● **Goal of the exercise**:
In the listing beneath this line, copy exactly the lines starting with the one containing "IC201 pin ADJ: +15V -> VFB" and going on through the one containing "P3 pin 2: GND -> +5V".

● **Supplied records**:

────────────────────────────────────────

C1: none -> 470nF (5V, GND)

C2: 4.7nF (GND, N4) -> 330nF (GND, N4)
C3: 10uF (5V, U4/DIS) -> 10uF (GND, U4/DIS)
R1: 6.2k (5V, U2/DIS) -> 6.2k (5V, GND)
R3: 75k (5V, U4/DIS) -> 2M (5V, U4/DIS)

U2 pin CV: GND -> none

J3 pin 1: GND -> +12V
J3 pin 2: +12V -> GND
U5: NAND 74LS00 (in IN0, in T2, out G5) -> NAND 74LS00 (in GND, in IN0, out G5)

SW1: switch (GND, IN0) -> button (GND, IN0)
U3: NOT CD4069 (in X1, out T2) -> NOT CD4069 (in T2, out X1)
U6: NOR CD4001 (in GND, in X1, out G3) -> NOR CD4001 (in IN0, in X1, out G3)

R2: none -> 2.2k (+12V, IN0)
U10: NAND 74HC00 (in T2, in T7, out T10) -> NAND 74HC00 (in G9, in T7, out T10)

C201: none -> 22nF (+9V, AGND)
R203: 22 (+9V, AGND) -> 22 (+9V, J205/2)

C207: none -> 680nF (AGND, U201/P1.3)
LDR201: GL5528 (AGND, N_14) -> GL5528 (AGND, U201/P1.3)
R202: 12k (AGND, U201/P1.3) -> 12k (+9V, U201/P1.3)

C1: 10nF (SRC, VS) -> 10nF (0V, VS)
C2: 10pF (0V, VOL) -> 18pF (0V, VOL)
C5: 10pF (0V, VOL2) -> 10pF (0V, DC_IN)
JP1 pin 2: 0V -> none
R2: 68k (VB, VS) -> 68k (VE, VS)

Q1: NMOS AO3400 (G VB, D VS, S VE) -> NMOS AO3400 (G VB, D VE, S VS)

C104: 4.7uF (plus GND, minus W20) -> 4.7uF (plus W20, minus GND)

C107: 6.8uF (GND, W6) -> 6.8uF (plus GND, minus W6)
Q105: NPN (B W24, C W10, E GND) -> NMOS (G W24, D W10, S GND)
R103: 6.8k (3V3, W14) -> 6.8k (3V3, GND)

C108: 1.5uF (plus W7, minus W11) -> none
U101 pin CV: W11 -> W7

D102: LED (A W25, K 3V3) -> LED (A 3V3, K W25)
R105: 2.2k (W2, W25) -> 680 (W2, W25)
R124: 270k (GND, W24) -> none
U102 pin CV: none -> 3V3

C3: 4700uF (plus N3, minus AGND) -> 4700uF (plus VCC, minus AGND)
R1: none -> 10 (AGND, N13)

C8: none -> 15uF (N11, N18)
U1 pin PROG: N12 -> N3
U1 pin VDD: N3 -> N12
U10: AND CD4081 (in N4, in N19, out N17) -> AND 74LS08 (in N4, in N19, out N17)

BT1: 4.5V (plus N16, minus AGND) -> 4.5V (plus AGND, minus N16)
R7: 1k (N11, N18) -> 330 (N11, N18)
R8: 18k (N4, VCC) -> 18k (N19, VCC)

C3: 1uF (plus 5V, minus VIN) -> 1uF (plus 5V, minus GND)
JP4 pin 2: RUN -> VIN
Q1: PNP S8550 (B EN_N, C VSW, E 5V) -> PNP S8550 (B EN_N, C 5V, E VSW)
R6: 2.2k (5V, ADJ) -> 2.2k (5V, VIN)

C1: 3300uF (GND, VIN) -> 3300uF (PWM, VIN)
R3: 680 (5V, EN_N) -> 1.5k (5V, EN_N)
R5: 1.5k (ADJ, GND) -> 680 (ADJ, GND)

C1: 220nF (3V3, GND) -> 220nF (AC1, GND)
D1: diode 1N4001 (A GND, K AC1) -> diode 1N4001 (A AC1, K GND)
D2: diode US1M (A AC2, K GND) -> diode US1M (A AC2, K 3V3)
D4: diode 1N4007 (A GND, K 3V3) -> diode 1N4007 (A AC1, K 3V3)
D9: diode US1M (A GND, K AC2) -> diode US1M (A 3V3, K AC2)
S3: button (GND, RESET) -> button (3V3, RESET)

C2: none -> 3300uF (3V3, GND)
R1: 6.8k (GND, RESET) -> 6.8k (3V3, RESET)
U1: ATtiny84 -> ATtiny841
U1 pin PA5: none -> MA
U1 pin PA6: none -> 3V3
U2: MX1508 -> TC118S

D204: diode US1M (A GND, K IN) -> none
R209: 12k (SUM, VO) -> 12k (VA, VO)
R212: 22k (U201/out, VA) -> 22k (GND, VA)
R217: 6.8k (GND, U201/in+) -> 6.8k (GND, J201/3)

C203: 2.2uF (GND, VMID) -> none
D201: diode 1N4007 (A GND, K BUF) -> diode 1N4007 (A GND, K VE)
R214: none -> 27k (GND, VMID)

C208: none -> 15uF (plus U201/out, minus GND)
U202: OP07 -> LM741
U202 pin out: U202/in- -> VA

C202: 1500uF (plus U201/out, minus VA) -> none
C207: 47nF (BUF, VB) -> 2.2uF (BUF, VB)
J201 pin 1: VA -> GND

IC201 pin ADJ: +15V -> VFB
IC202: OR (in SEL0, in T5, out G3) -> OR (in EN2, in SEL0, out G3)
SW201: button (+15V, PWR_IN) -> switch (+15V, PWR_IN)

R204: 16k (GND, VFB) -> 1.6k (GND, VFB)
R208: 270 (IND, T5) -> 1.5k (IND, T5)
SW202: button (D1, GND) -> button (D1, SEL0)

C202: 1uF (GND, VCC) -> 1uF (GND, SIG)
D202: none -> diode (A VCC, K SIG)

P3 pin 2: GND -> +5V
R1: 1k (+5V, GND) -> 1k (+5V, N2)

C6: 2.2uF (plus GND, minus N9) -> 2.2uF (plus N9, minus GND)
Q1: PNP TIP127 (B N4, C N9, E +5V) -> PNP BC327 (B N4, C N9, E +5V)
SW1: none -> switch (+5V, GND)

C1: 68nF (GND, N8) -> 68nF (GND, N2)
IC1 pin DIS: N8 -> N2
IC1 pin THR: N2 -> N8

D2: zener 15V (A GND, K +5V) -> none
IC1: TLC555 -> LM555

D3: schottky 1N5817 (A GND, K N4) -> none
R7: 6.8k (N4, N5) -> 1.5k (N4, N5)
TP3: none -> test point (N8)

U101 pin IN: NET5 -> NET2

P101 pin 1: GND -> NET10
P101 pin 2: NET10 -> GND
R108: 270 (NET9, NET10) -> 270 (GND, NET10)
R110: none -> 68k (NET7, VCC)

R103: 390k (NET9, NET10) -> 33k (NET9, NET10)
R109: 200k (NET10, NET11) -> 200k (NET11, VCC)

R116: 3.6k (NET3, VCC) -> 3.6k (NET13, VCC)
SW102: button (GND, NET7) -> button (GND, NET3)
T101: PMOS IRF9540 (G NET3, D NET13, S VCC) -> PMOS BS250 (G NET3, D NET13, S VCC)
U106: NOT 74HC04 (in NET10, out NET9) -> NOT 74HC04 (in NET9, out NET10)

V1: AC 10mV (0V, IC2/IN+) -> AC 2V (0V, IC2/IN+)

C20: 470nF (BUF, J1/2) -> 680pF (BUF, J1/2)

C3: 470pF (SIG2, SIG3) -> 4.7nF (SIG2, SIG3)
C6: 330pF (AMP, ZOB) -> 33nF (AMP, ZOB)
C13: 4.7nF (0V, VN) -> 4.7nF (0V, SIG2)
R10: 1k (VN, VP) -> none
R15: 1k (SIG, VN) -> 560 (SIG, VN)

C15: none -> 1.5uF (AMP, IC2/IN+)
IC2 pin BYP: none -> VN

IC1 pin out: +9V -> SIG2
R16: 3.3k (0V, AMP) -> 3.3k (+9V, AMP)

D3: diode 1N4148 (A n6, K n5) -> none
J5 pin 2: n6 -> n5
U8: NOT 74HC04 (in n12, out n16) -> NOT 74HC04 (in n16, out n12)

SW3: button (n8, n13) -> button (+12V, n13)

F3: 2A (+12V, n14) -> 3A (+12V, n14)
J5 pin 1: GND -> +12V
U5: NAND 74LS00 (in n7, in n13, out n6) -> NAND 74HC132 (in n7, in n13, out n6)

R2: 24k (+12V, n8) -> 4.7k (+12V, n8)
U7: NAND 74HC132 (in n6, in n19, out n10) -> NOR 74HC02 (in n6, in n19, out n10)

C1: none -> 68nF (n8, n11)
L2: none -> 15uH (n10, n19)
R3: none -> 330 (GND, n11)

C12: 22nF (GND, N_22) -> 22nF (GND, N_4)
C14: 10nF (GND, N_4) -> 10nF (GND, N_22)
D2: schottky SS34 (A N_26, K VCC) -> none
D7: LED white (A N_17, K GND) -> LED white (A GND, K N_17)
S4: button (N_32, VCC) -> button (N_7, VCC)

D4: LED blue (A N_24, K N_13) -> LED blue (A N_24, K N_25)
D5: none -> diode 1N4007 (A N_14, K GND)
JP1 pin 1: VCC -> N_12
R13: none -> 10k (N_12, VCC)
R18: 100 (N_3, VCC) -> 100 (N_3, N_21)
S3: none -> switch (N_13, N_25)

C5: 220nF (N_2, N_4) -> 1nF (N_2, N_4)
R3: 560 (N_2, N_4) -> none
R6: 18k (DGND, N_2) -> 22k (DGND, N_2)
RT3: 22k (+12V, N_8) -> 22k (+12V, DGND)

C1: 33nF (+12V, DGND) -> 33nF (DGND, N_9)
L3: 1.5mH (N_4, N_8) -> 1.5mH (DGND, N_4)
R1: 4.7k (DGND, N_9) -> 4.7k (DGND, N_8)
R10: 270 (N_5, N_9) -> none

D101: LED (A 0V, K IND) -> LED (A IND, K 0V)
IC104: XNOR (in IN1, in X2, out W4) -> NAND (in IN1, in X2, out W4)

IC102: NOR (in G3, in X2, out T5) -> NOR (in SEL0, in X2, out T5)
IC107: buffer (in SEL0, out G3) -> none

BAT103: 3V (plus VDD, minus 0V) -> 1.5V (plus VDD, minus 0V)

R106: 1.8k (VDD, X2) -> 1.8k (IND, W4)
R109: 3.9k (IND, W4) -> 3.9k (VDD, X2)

────────────────────────────────────────

● **Written answer**:
IC201 pin ADJ: +15V -> VFB
IC202: OR (in SEL0, in T5, out G3) -> OR (in EN2, in SEL0, out G3)
SW201: button (+15V, PWR_IN) -> switch (+15V, PWR_IN)

R204: 16k (GND, VFB) -> 1.6k (GND, VFB)
R208: 270 (IND, T5) -> 1.5k (IND, T5)
SW202: button (D1, GND) -> button (D1, SEL0)

C202: 1uF (GND, VCC) -> 1uF (GND, SIG)
D202: none -> diode (A VCC, K SIG)

P3 pin 2: GND -> +5V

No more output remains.